_Given information_:
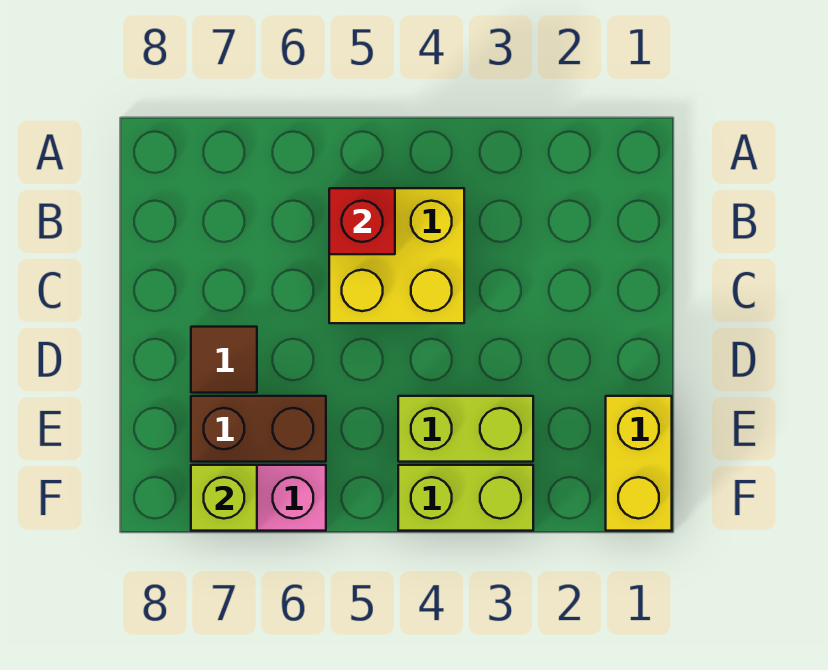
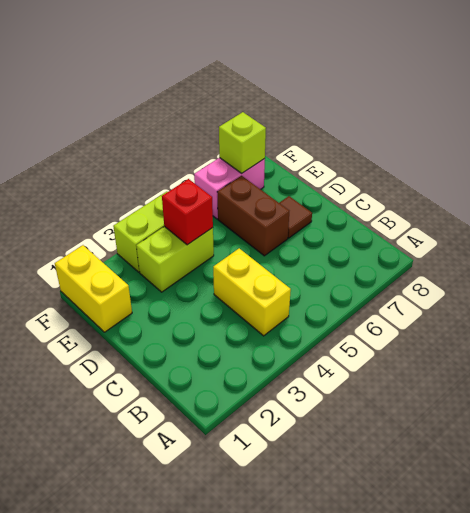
yellow brick B4:C5 level 1 -> yellow brick B4:C4 level 1
red brick B5 level 2 -> red brick E4 level 2
brown brick E6:E7 level 1 -> brown brick D6:E6 level 1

_Work order_:
From the listing, extract all text exactly as given and drop any picture.

_Task output_:
yellow brick B4:C5 level 1 -> yellow brick B4:C4 level 1
red brick B5 level 2 -> red brick E4 level 2
brown brick E6:E7 level 1 -> brown brick D6:E6 level 1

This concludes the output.